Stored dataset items
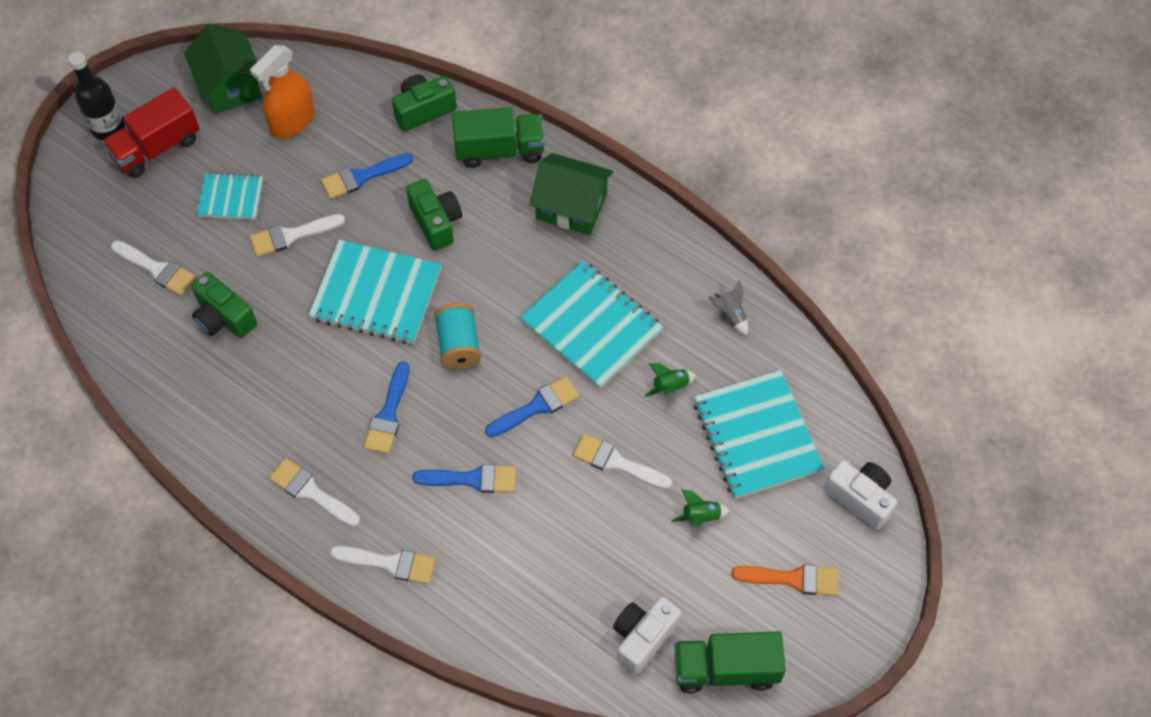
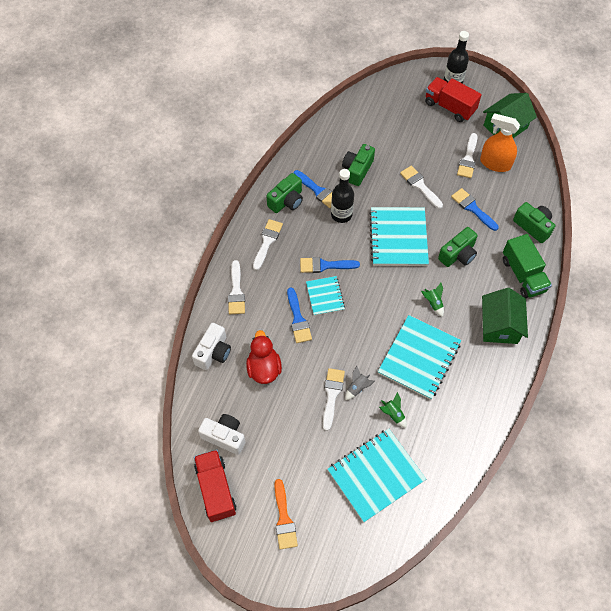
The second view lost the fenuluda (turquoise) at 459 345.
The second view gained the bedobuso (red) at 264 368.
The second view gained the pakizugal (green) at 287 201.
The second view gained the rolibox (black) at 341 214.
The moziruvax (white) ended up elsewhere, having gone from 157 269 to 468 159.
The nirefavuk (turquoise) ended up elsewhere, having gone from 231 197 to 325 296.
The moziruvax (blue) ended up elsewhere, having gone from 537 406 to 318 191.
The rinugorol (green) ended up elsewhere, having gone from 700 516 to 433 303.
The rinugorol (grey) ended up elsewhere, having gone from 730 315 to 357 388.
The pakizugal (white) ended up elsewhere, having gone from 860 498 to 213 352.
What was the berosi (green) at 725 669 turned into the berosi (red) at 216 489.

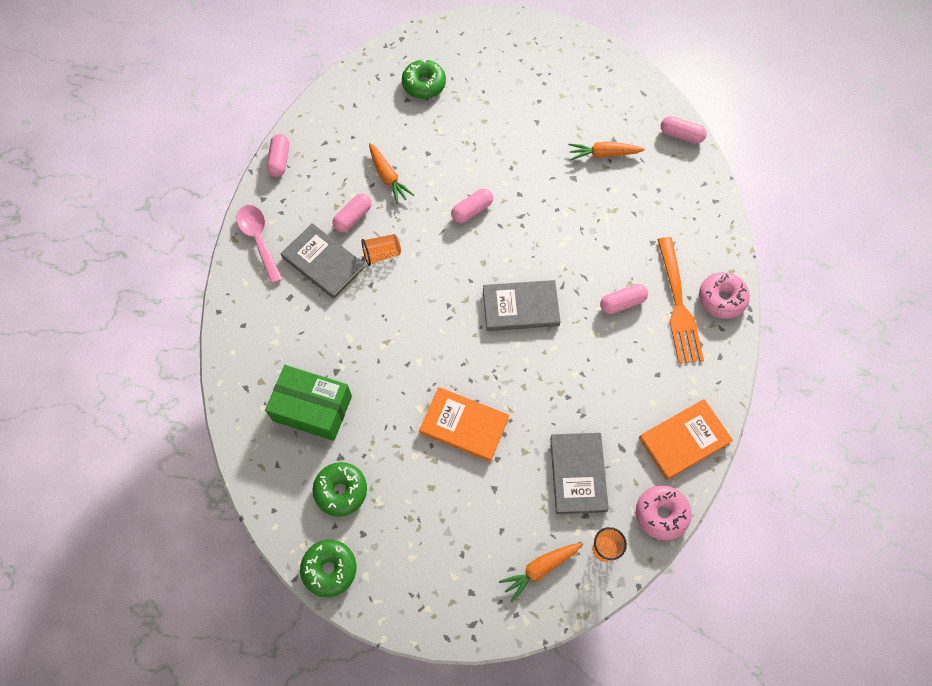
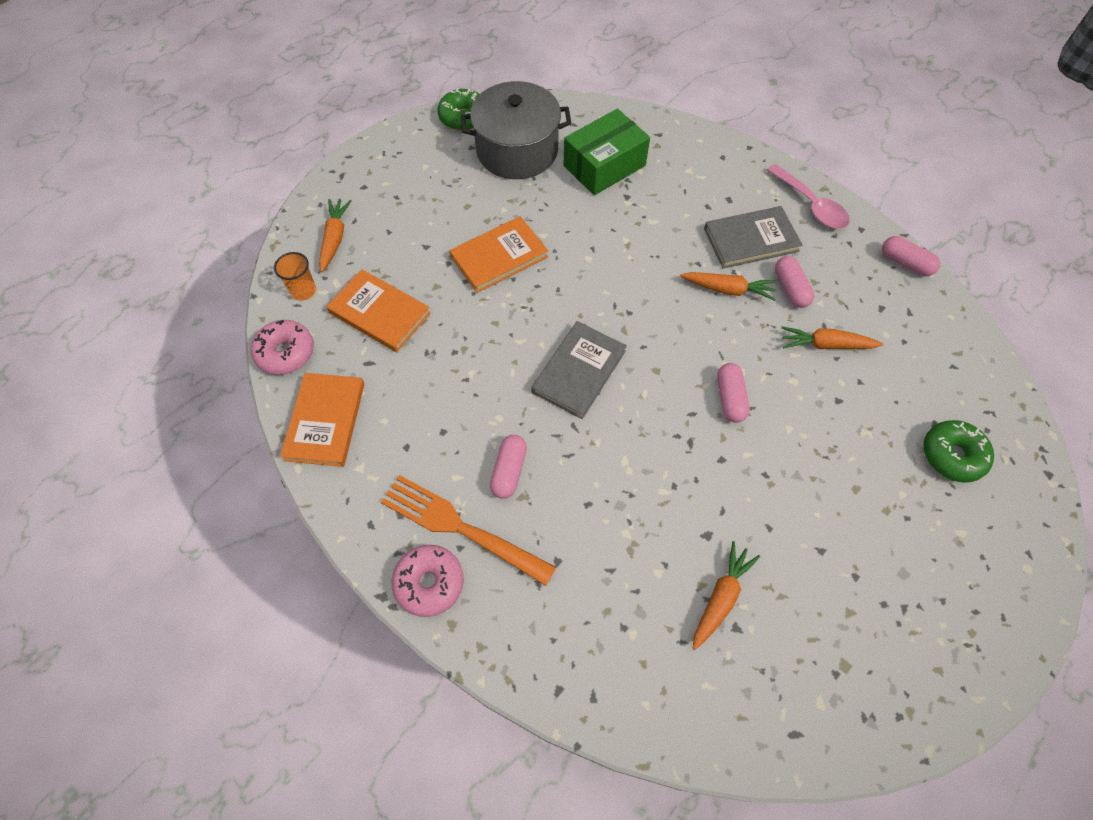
The second view lost the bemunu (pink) at 681 135.
Where the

▶ **Task requirements**
What is needed is an exact repetition of every line from the line with "The moziruvax (white)" to the end of the data above, both ends included, with no pictures.

▶ **Exercise output**
The moziruvax (white) ended up elsewhere, having gone from 157 269 to 468 159.
The nirefavuk (turquoise) ended up elsewhere, having gone from 231 197 to 325 296.
The moziruvax (blue) ended up elsewhere, having gone from 537 406 to 318 191.
The rinugorol (green) ended up elsewhere, having gone from 700 516 to 433 303.
The rinugorol (grey) ended up elsewhere, having gone from 730 315 to 357 388.
The pakizugal (white) ended up elsewhere, having gone from 860 498 to 213 352.
What was the berosi (green) at 725 669 turned into the berosi (red) at 216 489.

The second view lost the bemunu (pink) at 681 135.
Where the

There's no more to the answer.